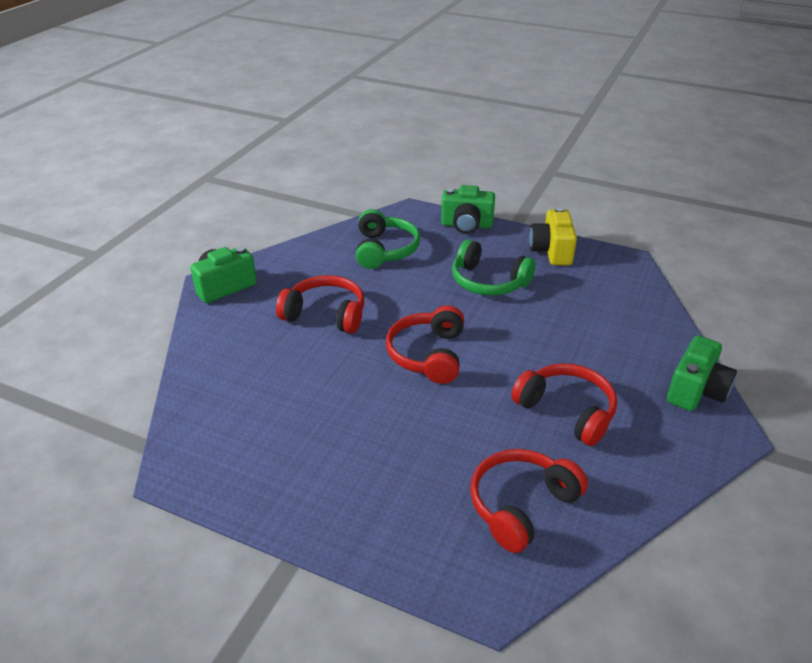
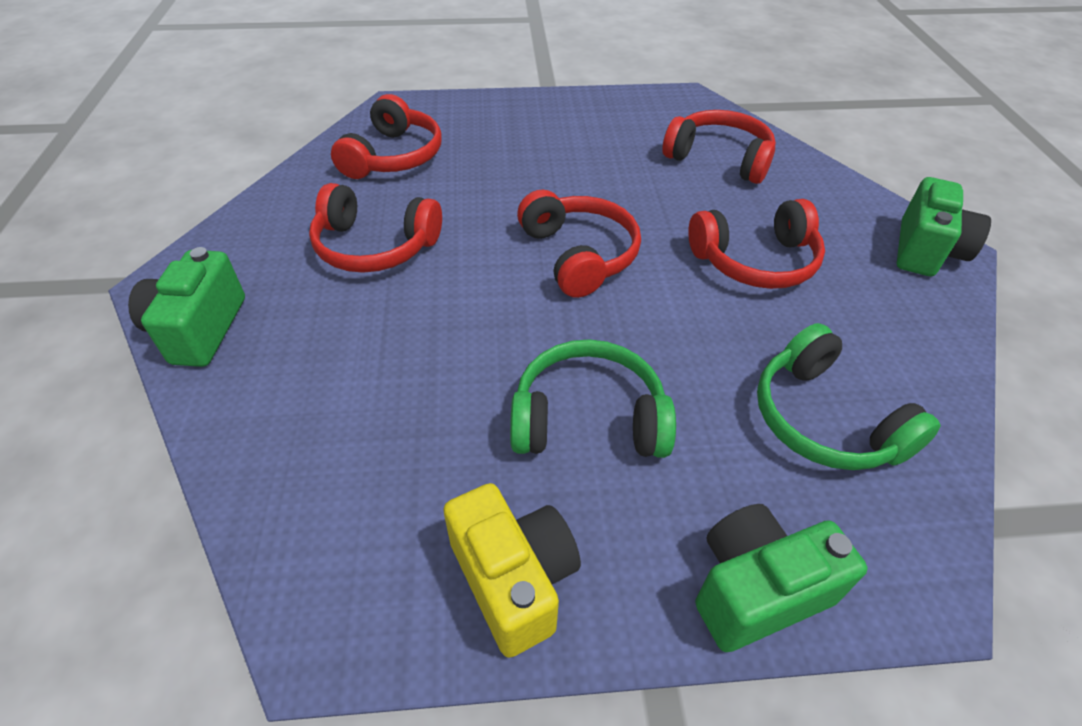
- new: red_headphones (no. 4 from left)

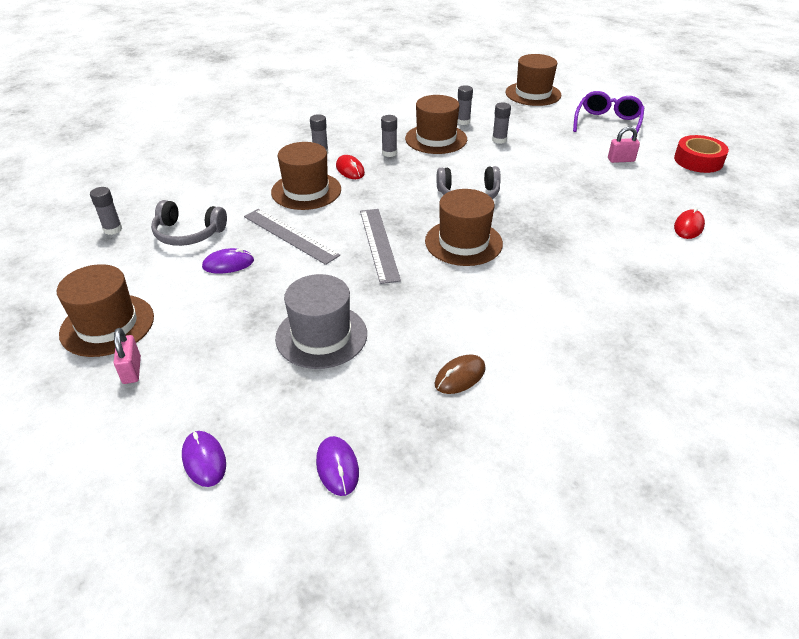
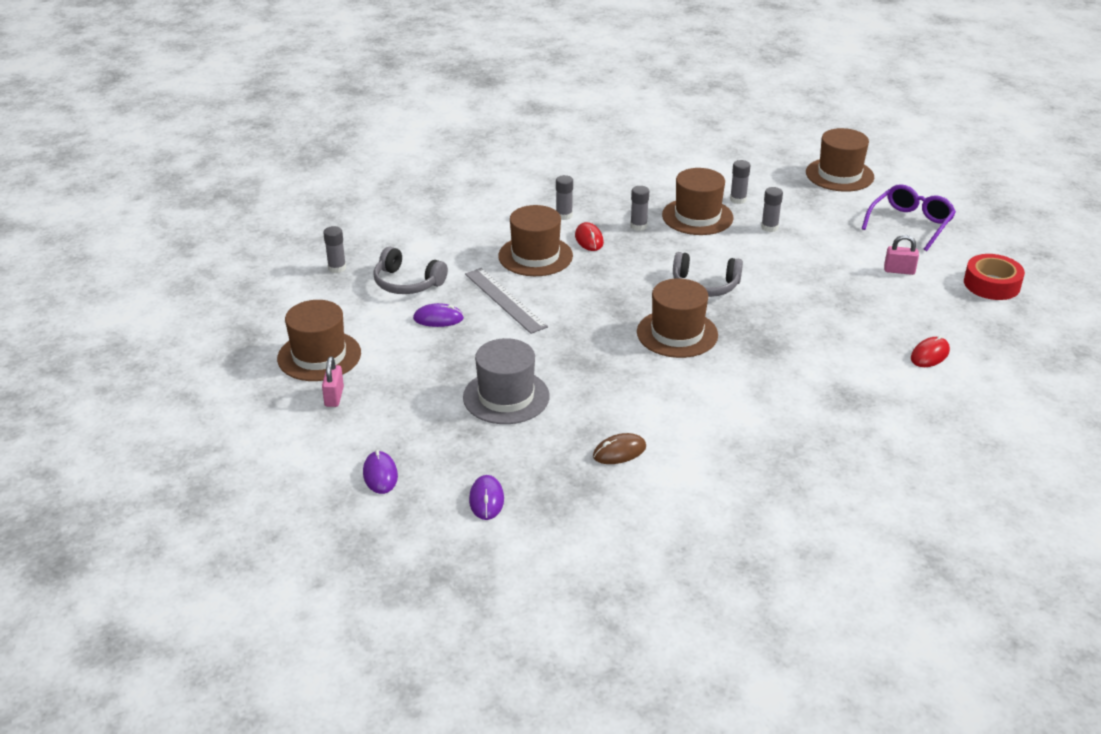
- gone: grey_ruler (no. 2 from left)

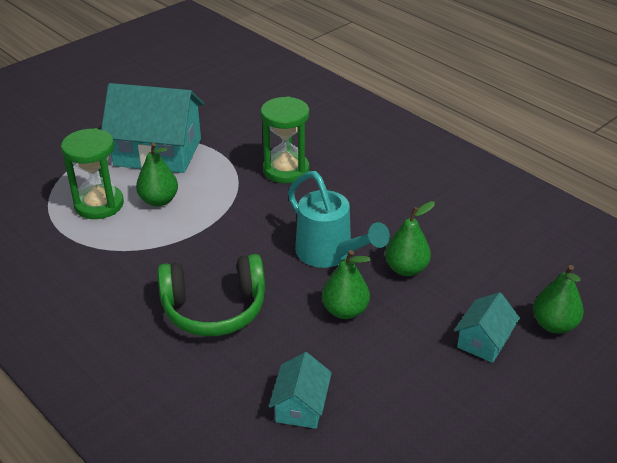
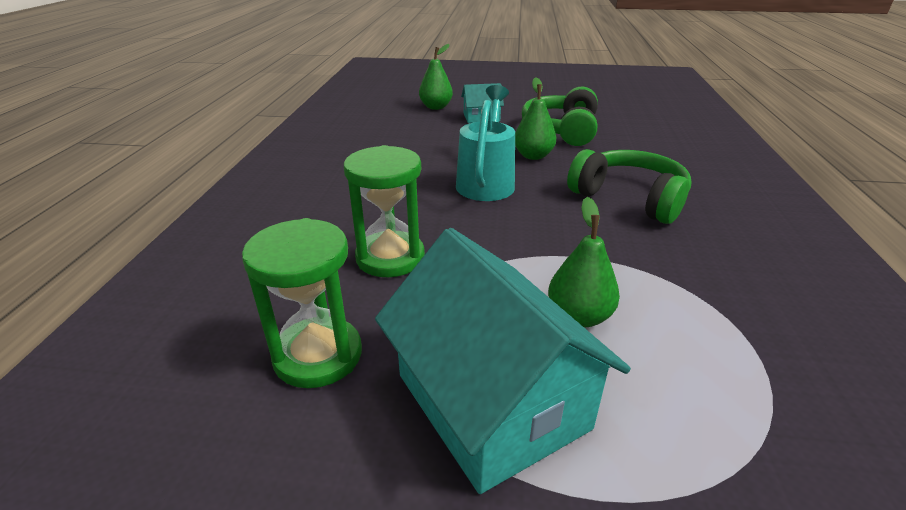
- shifted: green_hourglass (no. 1 from left)
- new: green_headphones (no. 1 from left)
- gone: turquoise_house (no. 2 from left)
- gone: green_pear (no. 3 from left)

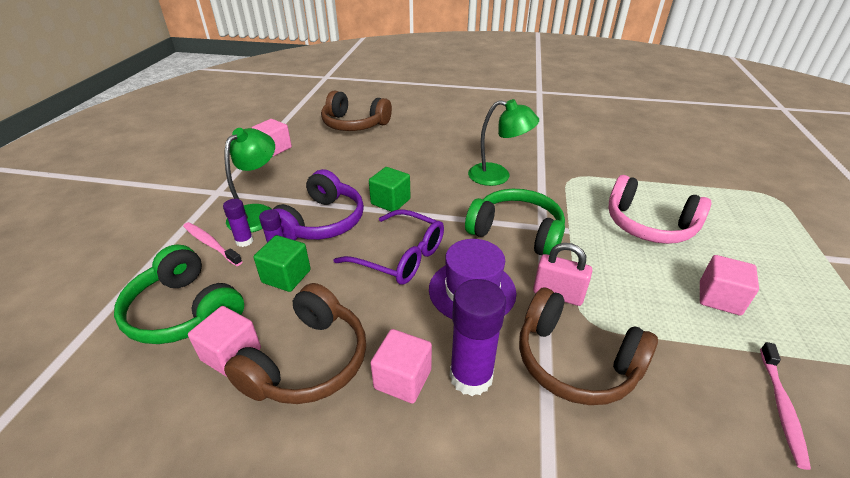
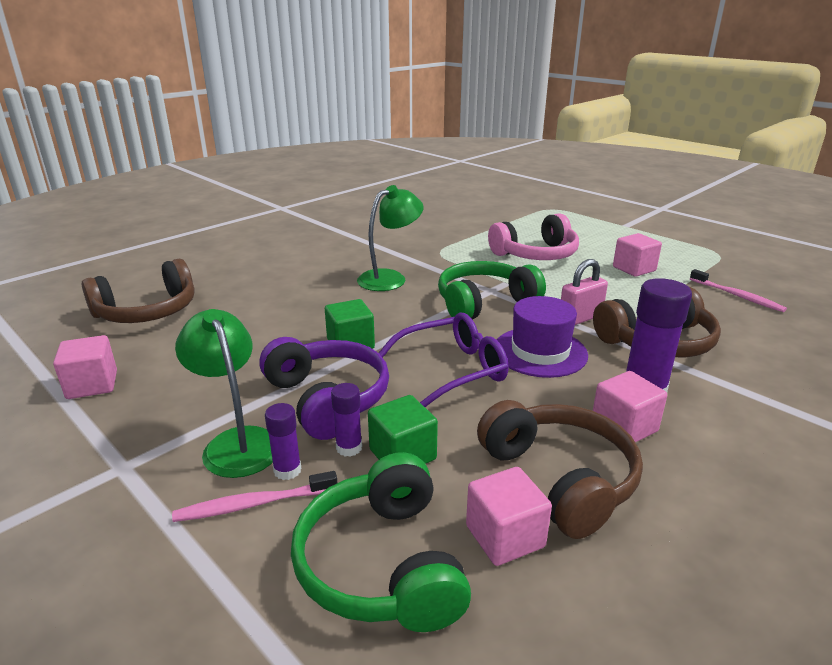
- rotated: green_headphones (no. 1 from left) 90 degrees clockwise

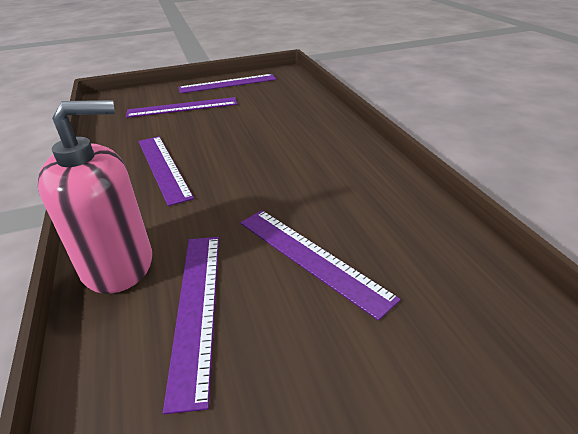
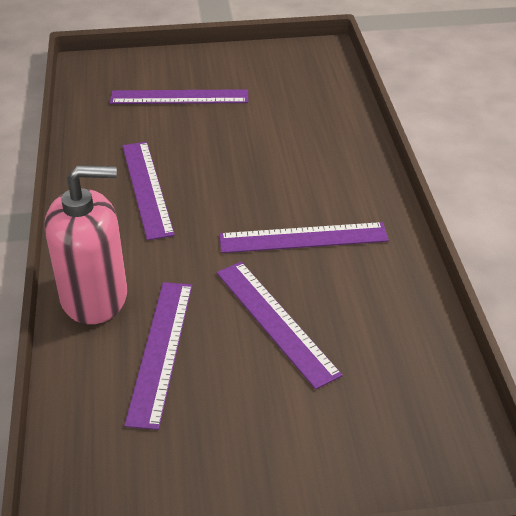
- shifted: purple_ruler (no. 4 from left in the first image) to purple_ruler (no. 5 from left)

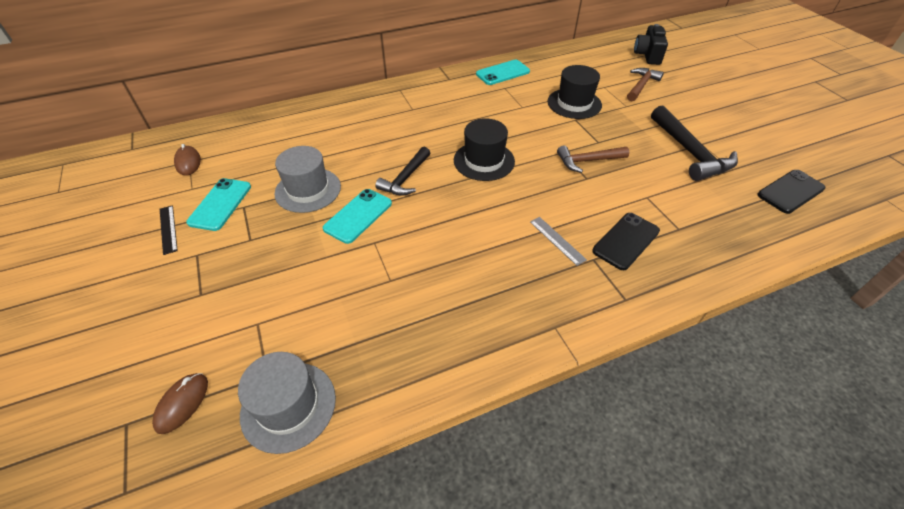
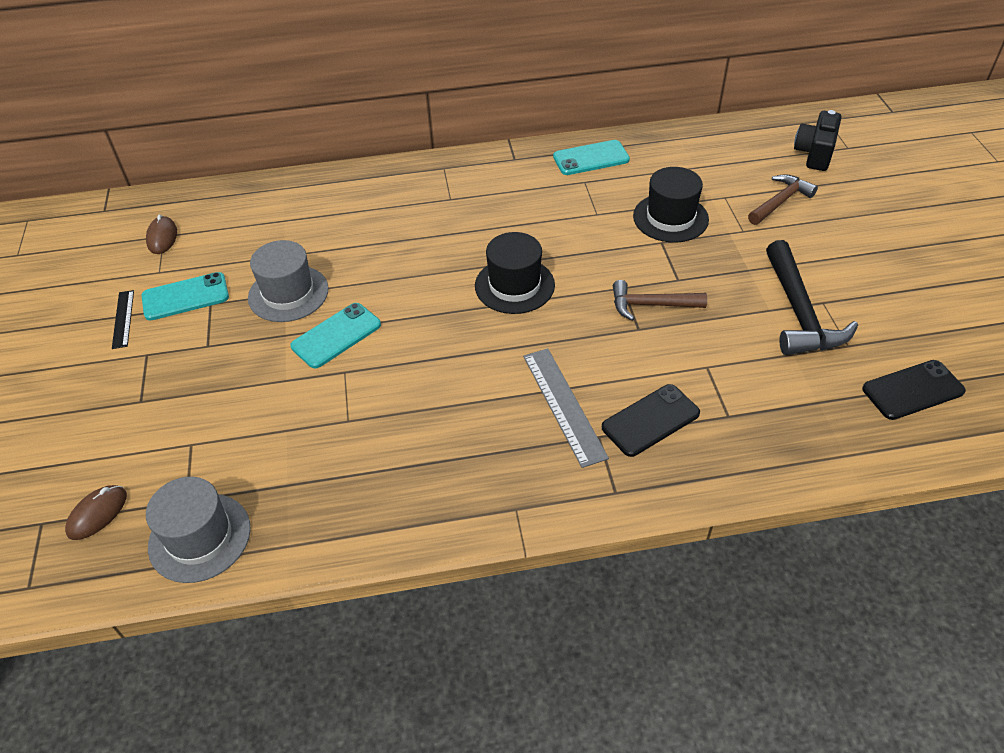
- rotated: turquoise_phone (no. 1 from left) 45 degrees clockwise
- scaled: grey_ruler x1.71
- gone: black_hammer (no. 1 from left)

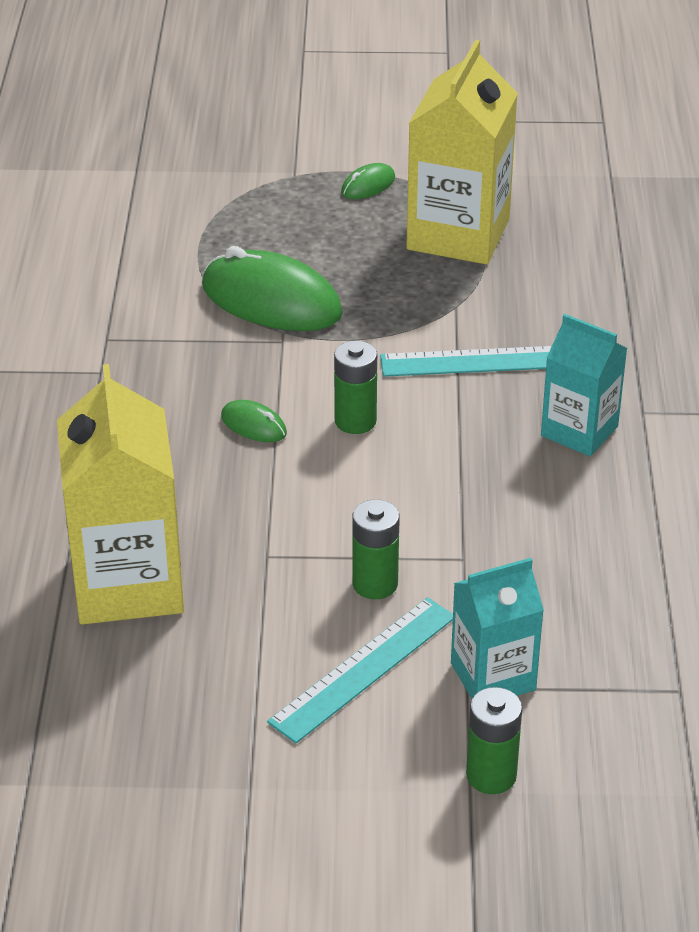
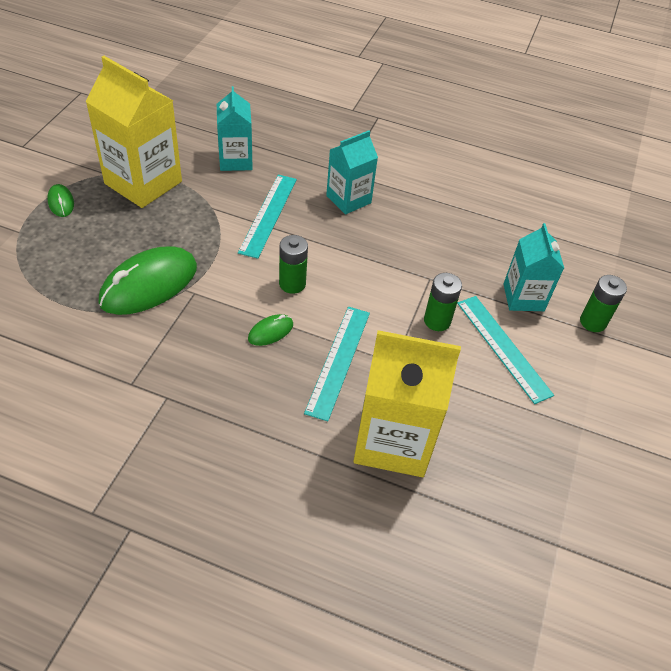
- new: turquoise_carton (no. 1 from left)
- new: turquoise_ruler (no. 2 from left)

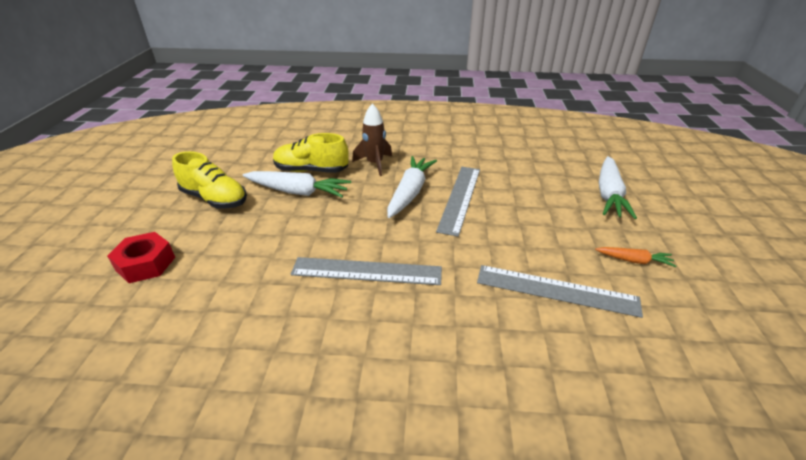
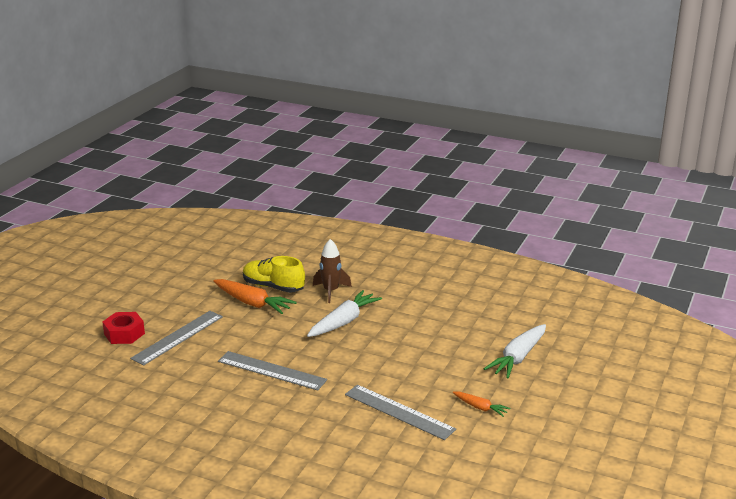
- shifted: grey_ruler (no. 2 from left in the first image) to grey_ruler (no. 1 from left)
- repainted: white_carrot (no. 1 from left) to orange_carrot (no. 1 from left)
- gone: yellow_shoe (no. 1 from left)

^^^^^^^^

▸ **Activity**
Your answer must be the records above, word for word, with every picture left out.

▸ **Response**
- new: red_headphones (no. 4 from left)

- gone: grey_ruler (no. 2 from left)

- shifted: green_hourglass (no. 1 from left)
- new: green_headphones (no. 1 from left)
- gone: turquoise_house (no. 2 from left)
- gone: green_pear (no. 3 from left)

- rotated: green_headphones (no. 1 from left) 90 degrees clockwise

- shifted: purple_ruler (no. 4 from left in the first image) to purple_ruler (no. 5 from left)

- rotated: turquoise_phone (no. 1 from left) 45 degrees clockwise
- scaled: grey_ruler x1.71
- gone: black_hammer (no. 1 from left)

- new: turquoise_carton (no. 1 from left)
- new: turquoise_ruler (no. 2 from left)

- shifted: grey_ruler (no. 2 from left in the first image) to grey_ruler (no. 1 from left)
- repainted: white_carrot (no. 1 from left) to orange_carrot (no. 1 from left)
- gone: yellow_shoe (no. 1 from left)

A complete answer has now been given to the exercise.